Down to the last line, retype each line of the entries exactly, starting with the one that contains "R5: none -> 1.8k (+3V3, GND)".
[GIVEN RECORDS Boundary: Start]
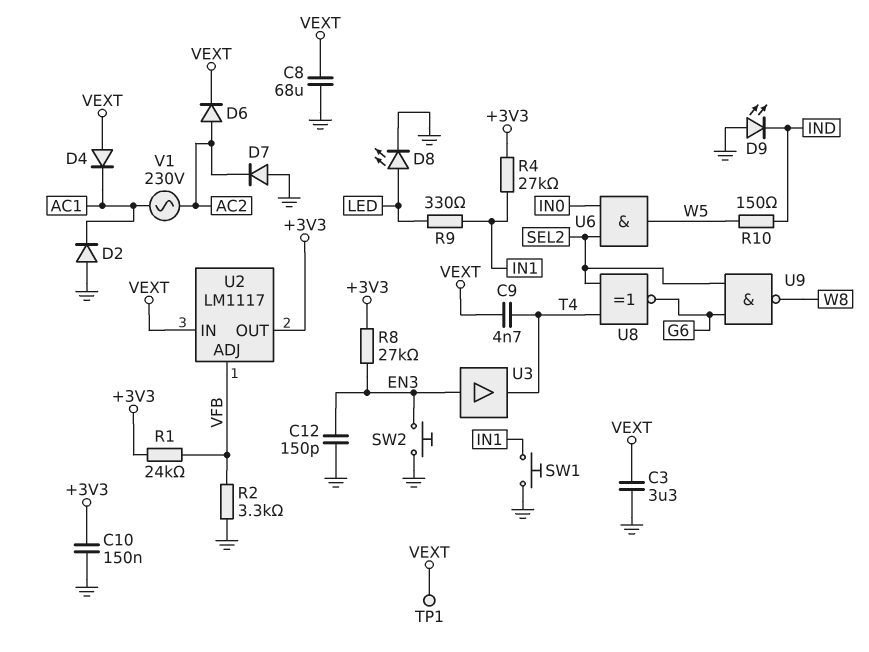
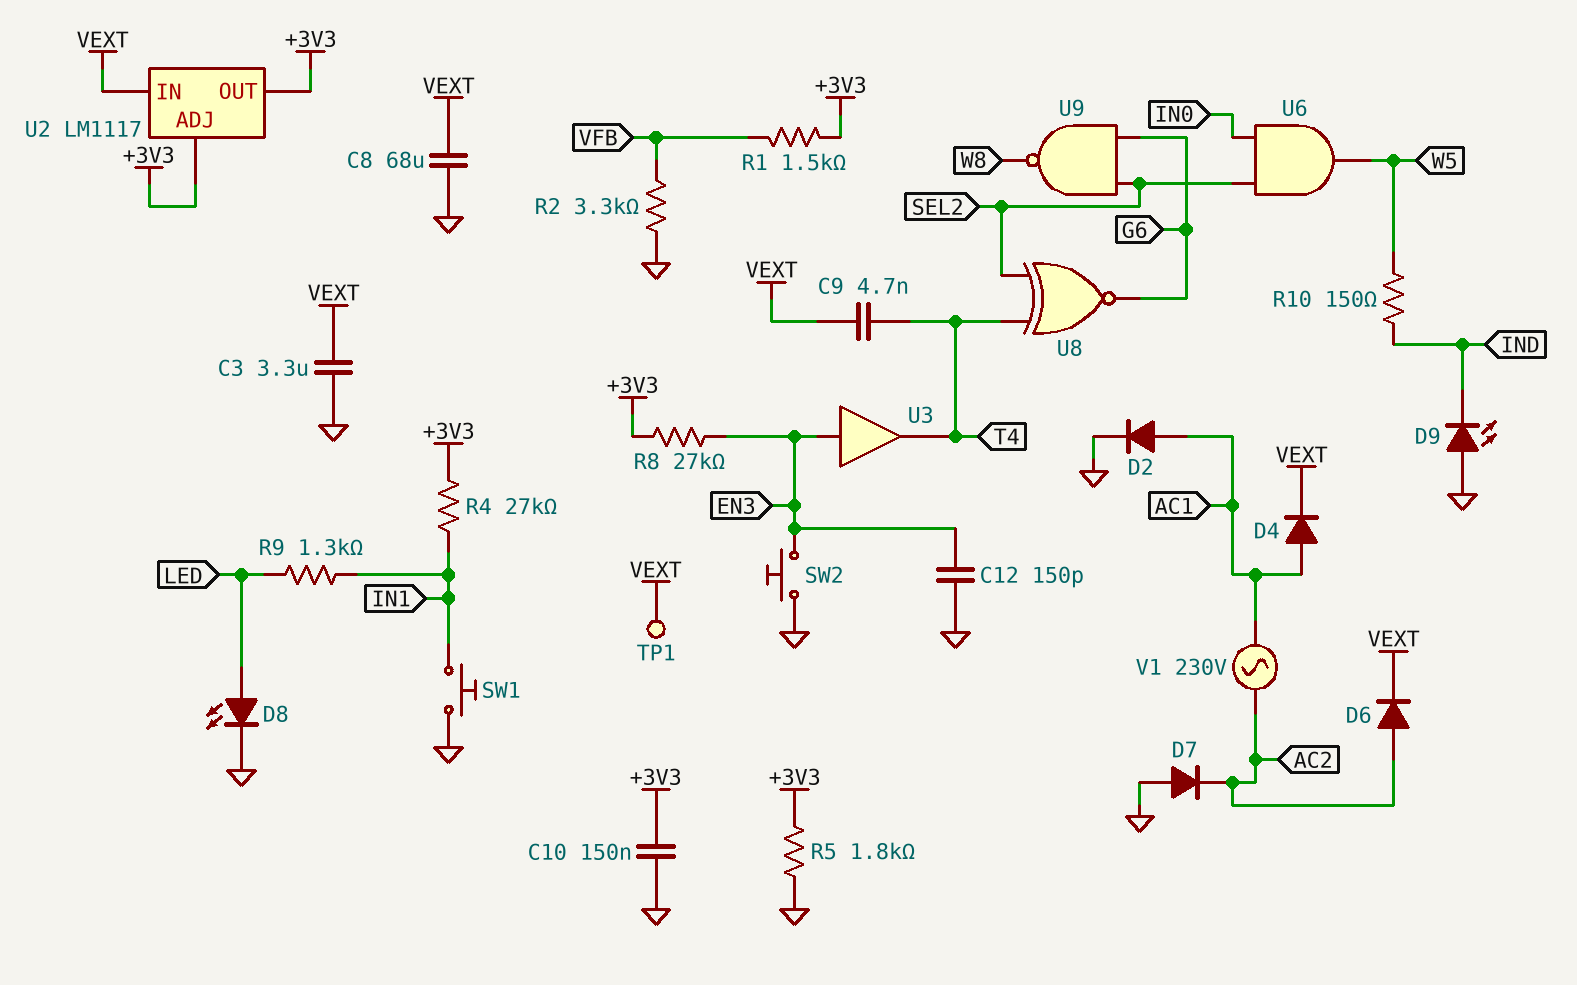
D2: diode (A GND, K AC1) -> diode (A AC1, K GND)
D4: diode (A VEXT, K AC1) -> diode (A AC1, K VEXT)
R1: 24k (+3V3, VFB) -> 1.5k (+3V3, VFB)
R5: none -> 1.8k (+3V3, GND)
R9: 330 (IN1, LED) -> 1.3k (IN1, LED)
U2 pin ADJ: VFB -> +3V3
[GIVEN RECORDS Boundary: End]
* **OUTPUT OF THE EXERCISE**
R5: none -> 1.8k (+3V3, GND)
R9: 330 (IN1, LED) -> 1.3k (IN1, LED)
U2 pin ADJ: VFB -> +3V3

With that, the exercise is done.